Task objective: Print all of the data below exactly as it appears, leaving out every image.

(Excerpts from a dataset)
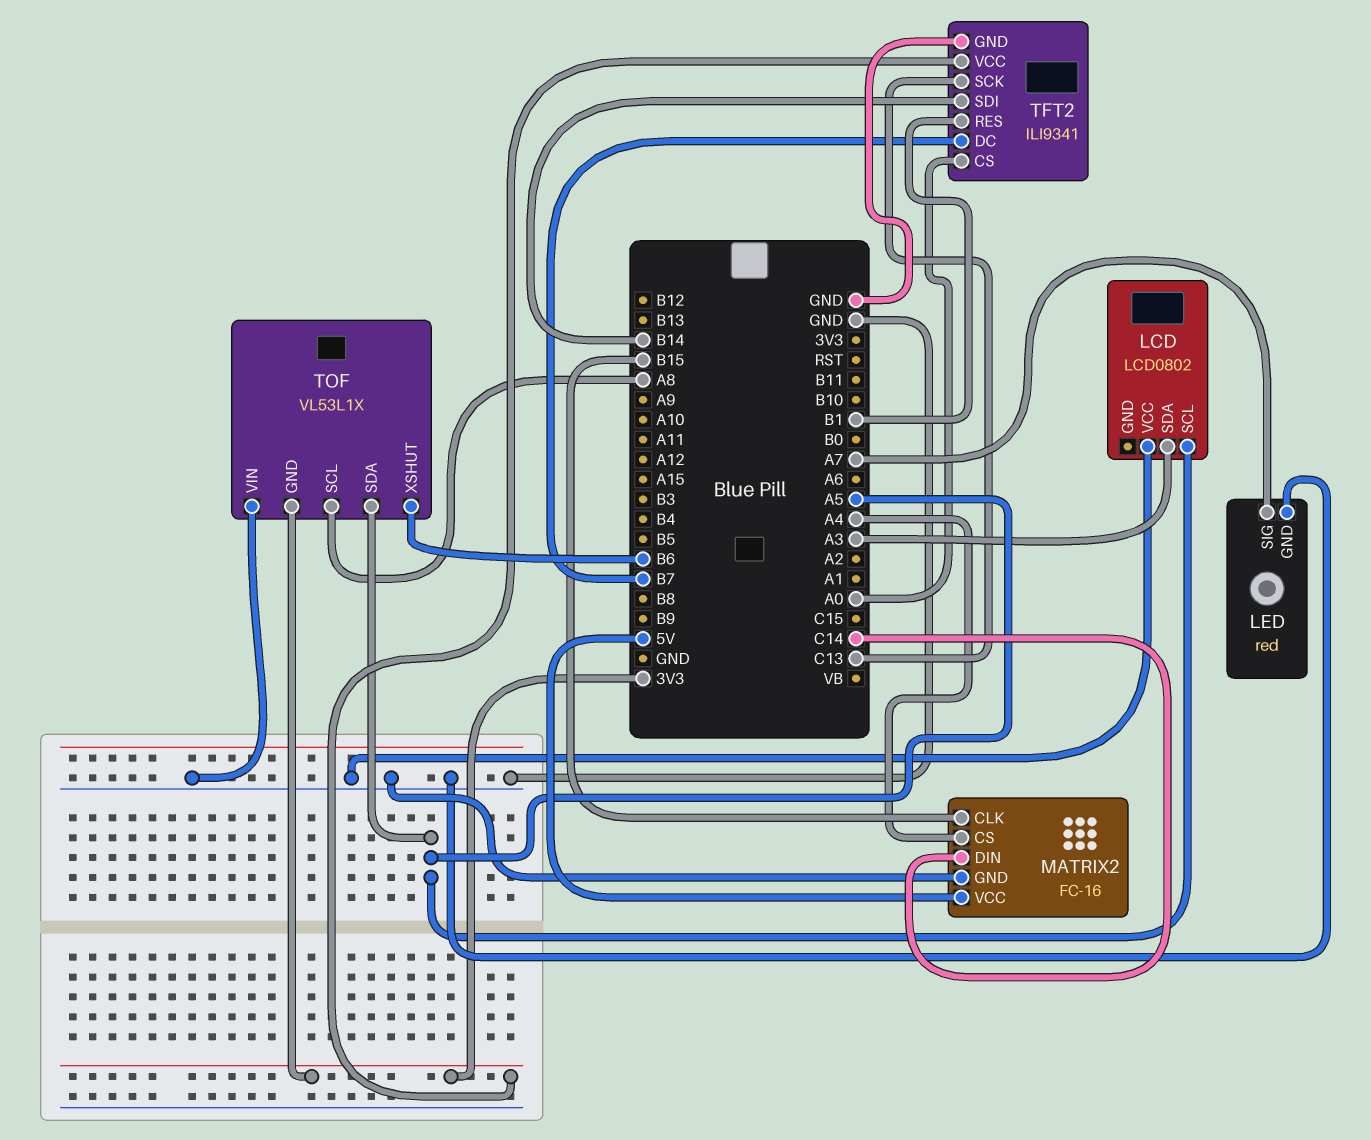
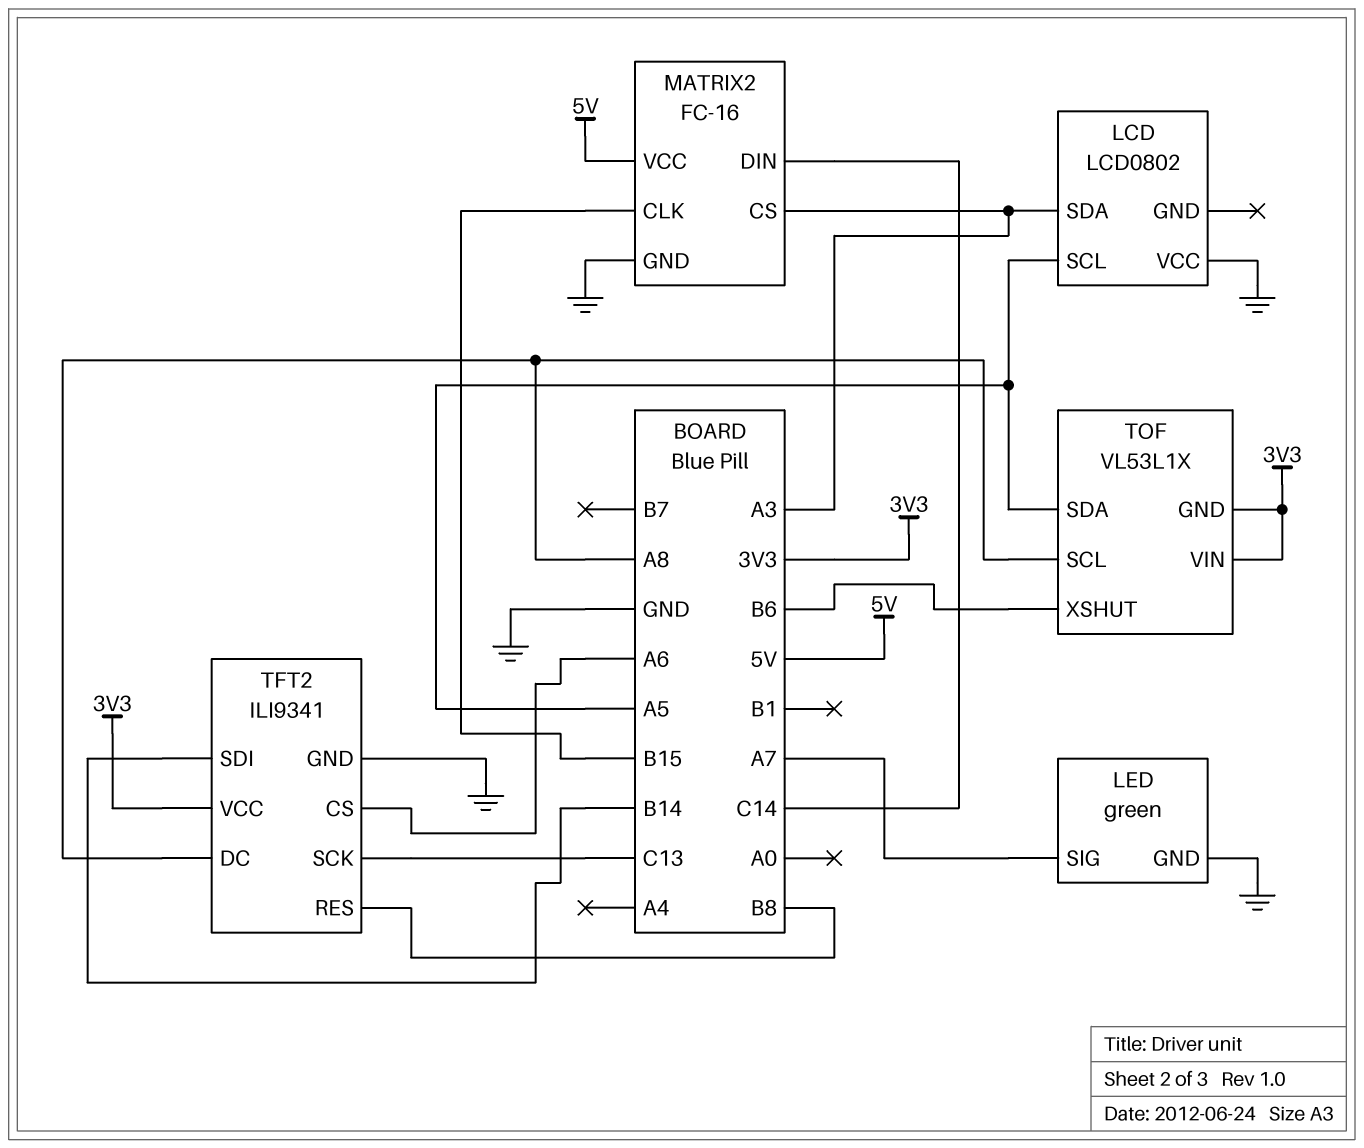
LED: red -> green
MATRIX2 pin CS: A4 -> A3
TFT2 pin CS: A0 -> A6
TFT2 pin DC: B7 -> A8
TFT2 pin RES: B1 -> B8
TOF pin VIN: GND -> 3V3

Answer box:
LED: red -> green
MATRIX2 pin CS: A4 -> A3
TFT2 pin CS: A0 -> A6
TFT2 pin DC: B7 -> A8
TFT2 pin RES: B1 -> B8
TOF pin VIN: GND -> 3V3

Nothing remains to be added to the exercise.